◆ SUPPLIED DATA ◆
--- --- ---

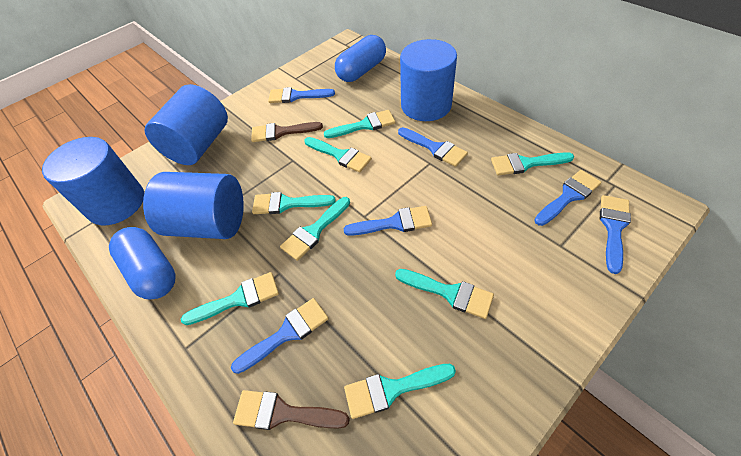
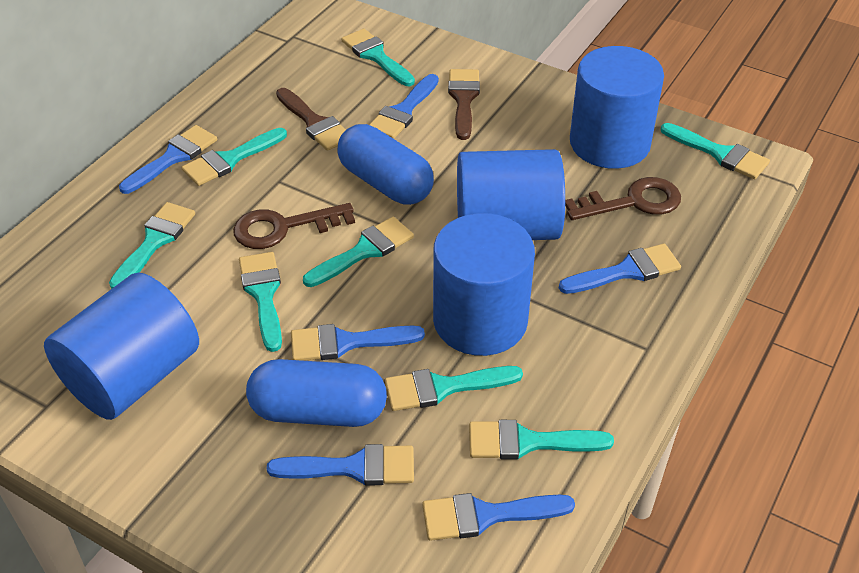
brown key: 0 -> 2

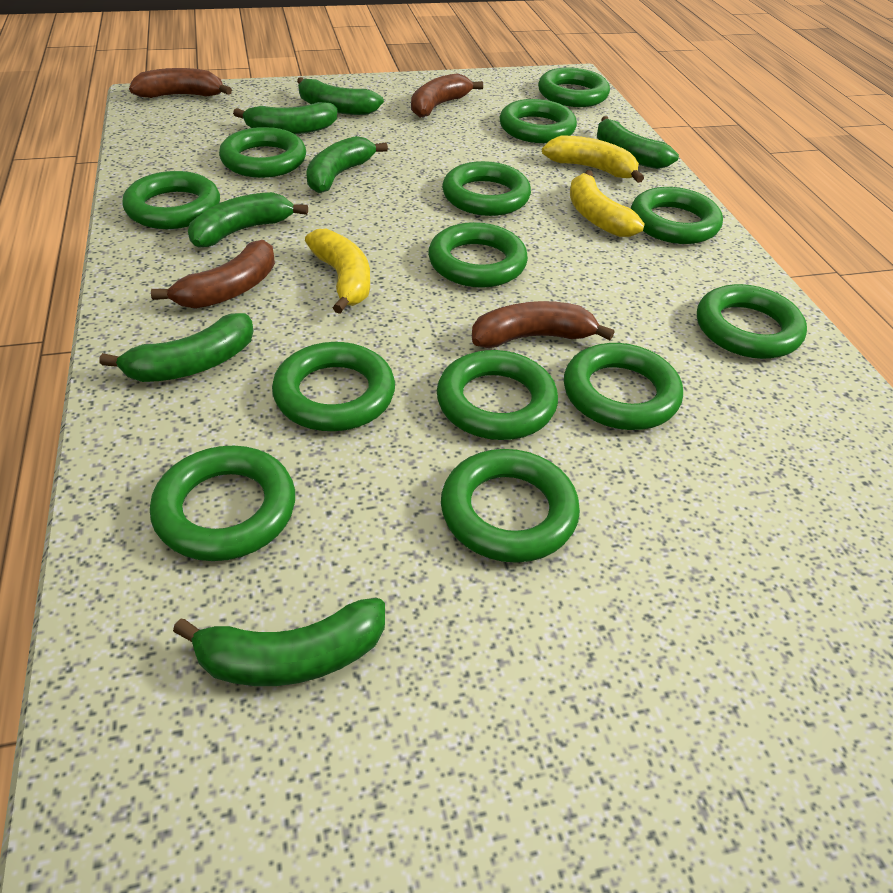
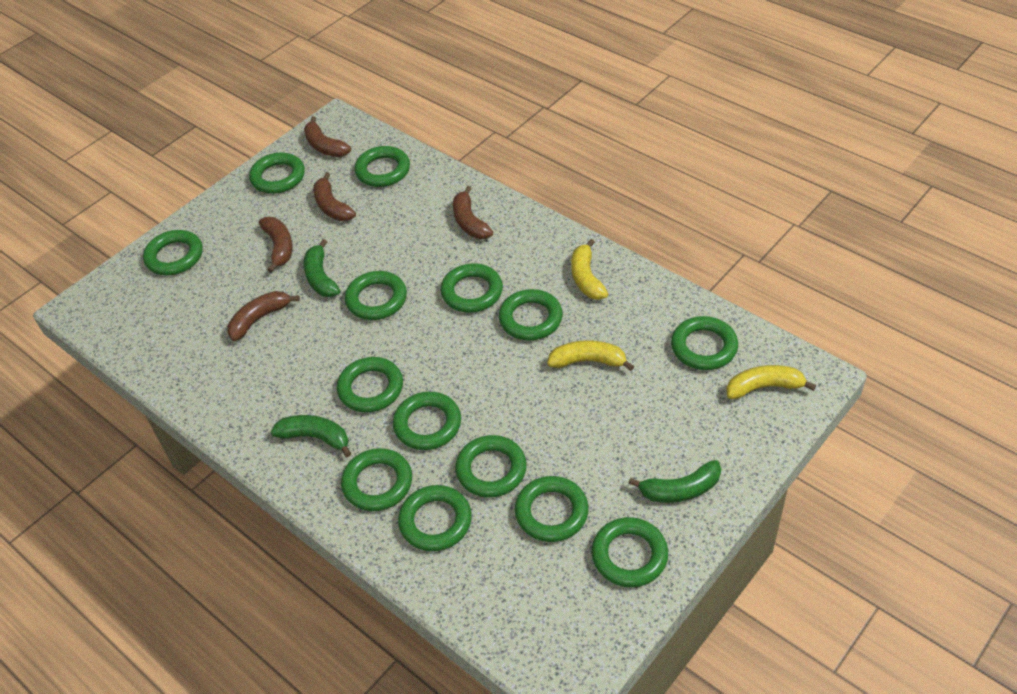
brown banana: 4 -> 5
green banana: 7 -> 3
green ring: 13 -> 14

--- --- ---

◆ TASK BRIEF ◆
Print the complete listing exactly, apart from any pictures.

◆ ANSWER TO THE PROBLEM ◆
brown key: 0 -> 2

brown banana: 4 -> 5
green banana: 7 -> 3
green ring: 13 -> 14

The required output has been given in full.